* [Assignment] Return every line of the data that contains the string "VCTRL".

* [Structured diff data]
== Segment start ==
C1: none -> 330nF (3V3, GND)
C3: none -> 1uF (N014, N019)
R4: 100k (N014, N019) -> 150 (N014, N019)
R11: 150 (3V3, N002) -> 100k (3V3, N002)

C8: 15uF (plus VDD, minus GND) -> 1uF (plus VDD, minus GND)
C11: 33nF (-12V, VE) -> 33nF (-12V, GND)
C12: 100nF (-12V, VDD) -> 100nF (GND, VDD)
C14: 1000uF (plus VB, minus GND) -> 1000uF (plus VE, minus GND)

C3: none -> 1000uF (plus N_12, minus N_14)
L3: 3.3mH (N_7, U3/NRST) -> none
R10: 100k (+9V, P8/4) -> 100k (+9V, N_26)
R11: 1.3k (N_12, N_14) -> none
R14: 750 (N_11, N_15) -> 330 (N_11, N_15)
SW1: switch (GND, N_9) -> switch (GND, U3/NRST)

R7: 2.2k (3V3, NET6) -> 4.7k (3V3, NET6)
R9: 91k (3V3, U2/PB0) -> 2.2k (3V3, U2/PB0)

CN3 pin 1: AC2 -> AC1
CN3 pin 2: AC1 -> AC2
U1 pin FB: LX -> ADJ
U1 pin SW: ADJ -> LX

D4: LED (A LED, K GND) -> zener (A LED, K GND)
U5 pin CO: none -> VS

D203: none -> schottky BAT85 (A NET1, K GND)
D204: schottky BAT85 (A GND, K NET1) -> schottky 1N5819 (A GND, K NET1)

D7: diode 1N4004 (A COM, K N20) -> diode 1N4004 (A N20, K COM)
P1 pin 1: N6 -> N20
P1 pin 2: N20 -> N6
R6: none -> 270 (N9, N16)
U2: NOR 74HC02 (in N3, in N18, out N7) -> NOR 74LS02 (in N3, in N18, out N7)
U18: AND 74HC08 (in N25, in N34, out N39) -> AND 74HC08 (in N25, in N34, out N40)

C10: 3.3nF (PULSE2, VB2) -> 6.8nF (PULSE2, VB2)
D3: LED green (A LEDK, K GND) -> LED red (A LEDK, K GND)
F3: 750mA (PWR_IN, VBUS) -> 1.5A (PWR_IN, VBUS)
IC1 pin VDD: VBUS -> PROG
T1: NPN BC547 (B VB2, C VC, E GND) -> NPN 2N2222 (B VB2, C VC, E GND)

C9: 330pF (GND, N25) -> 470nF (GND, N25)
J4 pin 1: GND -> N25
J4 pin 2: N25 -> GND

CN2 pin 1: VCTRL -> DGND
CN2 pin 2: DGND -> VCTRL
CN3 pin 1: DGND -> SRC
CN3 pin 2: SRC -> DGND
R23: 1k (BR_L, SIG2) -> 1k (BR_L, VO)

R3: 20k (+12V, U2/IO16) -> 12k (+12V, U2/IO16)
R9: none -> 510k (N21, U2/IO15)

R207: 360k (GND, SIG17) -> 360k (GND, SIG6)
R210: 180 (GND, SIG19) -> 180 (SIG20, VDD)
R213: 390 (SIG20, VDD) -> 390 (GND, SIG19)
== Segment end ==
* [Final answer]
CN2 pin 1: VCTRL -> DGND
CN2 pin 2: DGND -> VCTRL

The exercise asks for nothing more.